[begin PROVIDED RECORDS]

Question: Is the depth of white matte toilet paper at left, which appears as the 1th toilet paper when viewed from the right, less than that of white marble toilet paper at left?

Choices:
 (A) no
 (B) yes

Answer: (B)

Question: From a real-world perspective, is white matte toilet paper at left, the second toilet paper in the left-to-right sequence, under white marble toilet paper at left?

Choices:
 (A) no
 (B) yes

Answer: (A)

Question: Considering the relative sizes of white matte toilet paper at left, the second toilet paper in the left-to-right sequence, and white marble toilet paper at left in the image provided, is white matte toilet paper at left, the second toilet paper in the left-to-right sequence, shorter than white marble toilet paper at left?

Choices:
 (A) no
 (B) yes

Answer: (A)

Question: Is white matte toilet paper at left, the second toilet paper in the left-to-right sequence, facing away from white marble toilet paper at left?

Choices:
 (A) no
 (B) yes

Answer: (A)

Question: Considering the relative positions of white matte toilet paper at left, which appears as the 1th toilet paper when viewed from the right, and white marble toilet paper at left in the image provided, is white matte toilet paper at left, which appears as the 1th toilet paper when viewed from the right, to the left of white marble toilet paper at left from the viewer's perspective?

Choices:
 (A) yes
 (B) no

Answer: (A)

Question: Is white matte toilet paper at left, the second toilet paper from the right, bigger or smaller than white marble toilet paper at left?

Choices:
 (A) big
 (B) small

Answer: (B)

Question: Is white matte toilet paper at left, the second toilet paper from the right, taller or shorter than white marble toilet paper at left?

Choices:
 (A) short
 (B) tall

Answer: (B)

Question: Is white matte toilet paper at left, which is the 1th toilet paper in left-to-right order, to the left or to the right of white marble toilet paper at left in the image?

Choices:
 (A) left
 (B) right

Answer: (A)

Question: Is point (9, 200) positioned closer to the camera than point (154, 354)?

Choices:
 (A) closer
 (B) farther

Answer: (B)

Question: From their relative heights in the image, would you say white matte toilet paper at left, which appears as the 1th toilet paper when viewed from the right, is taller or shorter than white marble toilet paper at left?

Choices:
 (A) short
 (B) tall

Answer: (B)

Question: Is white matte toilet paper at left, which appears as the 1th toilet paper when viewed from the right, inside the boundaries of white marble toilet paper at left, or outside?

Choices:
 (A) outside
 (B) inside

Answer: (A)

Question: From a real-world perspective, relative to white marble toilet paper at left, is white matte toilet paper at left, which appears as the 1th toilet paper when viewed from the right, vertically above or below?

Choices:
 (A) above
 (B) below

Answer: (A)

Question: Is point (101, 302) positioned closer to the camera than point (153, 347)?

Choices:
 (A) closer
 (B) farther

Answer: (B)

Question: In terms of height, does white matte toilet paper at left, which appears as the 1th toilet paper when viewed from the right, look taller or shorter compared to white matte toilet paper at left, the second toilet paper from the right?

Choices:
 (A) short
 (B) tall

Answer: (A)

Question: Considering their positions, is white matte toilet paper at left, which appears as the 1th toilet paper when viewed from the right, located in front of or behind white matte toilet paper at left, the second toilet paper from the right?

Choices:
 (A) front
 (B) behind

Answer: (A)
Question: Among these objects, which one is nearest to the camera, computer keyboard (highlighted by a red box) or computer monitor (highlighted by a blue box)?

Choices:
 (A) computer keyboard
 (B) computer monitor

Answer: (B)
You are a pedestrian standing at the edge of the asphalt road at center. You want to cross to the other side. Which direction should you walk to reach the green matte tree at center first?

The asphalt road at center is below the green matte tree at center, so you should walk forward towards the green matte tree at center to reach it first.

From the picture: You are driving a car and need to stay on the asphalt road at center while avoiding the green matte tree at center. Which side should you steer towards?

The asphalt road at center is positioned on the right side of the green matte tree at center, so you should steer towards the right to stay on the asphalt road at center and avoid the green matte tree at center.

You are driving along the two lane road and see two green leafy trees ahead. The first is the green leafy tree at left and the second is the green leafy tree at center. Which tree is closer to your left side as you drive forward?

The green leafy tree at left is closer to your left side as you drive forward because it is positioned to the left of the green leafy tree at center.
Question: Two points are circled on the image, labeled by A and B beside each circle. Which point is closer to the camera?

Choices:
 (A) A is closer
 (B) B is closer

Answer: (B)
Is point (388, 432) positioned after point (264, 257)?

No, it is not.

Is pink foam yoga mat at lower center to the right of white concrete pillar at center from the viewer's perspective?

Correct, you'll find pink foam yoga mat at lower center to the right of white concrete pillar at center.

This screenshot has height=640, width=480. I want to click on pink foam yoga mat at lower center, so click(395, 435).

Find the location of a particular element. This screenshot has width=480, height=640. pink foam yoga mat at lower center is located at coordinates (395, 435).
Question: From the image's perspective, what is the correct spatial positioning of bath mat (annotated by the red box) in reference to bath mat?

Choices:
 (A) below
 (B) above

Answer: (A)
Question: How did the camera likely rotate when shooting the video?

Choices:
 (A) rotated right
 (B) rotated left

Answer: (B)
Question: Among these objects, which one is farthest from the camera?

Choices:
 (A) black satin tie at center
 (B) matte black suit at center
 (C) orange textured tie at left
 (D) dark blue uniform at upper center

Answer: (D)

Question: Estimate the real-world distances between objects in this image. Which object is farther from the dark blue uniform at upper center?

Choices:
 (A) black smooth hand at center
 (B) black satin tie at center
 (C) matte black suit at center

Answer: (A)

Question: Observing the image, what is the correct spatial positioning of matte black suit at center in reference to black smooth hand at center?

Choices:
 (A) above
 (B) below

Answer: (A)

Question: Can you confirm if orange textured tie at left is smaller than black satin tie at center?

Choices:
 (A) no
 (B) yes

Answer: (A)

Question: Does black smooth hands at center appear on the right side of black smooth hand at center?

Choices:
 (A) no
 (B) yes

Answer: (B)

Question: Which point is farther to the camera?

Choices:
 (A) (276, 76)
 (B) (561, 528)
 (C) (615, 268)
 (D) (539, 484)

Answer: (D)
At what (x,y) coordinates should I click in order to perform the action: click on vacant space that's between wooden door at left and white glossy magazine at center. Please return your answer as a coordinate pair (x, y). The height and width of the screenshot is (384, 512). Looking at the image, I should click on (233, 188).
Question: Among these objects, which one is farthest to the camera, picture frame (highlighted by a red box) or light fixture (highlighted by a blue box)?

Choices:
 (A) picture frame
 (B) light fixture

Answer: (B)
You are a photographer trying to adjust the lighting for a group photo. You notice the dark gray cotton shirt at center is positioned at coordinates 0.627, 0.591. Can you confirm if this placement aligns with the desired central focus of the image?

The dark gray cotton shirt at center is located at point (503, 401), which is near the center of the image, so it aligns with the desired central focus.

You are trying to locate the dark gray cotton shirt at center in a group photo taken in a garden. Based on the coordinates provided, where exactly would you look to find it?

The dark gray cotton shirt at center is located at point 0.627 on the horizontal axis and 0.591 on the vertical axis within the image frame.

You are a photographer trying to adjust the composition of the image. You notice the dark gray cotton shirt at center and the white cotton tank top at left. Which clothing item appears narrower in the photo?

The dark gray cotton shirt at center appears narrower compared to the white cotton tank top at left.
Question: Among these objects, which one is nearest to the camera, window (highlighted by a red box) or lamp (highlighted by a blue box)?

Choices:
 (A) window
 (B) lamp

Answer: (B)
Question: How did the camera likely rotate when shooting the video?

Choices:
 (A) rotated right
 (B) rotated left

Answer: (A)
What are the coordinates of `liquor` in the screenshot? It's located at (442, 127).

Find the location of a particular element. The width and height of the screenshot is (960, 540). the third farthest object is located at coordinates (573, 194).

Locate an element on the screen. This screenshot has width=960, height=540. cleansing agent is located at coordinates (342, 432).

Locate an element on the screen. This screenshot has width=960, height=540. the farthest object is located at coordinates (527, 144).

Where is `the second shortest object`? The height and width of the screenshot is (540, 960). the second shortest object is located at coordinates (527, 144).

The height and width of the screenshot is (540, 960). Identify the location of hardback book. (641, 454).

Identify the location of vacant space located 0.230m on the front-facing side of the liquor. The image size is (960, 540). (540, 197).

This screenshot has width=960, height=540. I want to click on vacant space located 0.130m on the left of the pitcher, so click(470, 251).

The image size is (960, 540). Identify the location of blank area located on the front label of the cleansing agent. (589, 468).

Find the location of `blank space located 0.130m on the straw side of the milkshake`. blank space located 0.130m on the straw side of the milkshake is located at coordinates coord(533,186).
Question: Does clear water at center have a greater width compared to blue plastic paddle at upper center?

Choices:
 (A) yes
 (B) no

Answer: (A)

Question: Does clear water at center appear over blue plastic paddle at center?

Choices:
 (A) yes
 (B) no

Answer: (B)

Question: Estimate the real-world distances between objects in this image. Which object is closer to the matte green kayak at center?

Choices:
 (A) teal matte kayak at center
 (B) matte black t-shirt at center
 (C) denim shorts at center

[end PROVIDED RECORDS]

**AIM**
Reproduce the entries word for word, starting with the line that contains "the image frame." and going on through the line that contains "This screenshot has width=960, height=540. I", with both of those lines included.

**ANSWER FOR THIS EXERCISE**
The dark gray cotton shirt at center is located at point 0.627 on the horizontal axis and 0.591 on the vertical axis within the image frame.

You are a photographer trying to adjust the composition of the image. You notice the dark gray cotton shirt at center and the white cotton tank top at left. Which clothing item appears narrower in the photo?

The dark gray cotton shirt at center appears narrower compared to the white cotton tank top at left.
Question: Among these objects, which one is nearest to the camera, window (highlighted by a red box) or lamp (highlighted by a blue box)?

Choices:
 (A) window
 (B) lamp

Answer: (B)
Question: How did the camera likely rotate when shooting the video?

Choices:
 (A) rotated right
 (B) rotated left

Answer: (A)
What are the coordinates of `liquor` in the screenshot? It's located at (442, 127).

Find the location of a particular element. The width and height of the screenshot is (960, 540). the third farthest object is located at coordinates (573, 194).

Locate an element on the screen. This screenshot has width=960, height=540. cleansing agent is located at coordinates (342, 432).

Locate an element on the screen. This screenshot has width=960, height=540. the farthest object is located at coordinates (527, 144).

Where is `the second shortest object`? The height and width of the screenshot is (540, 960). the second shortest object is located at coordinates (527, 144).

The height and width of the screenshot is (540, 960). Identify the location of hardback book. (641, 454).

Identify the location of vacant space located 0.230m on the front-facing side of the liquor. The image size is (960, 540). (540, 197).

This screenshot has width=960, height=540. I want to click on vacant space located 0.130m on the left of the pitcher, so click(470, 251).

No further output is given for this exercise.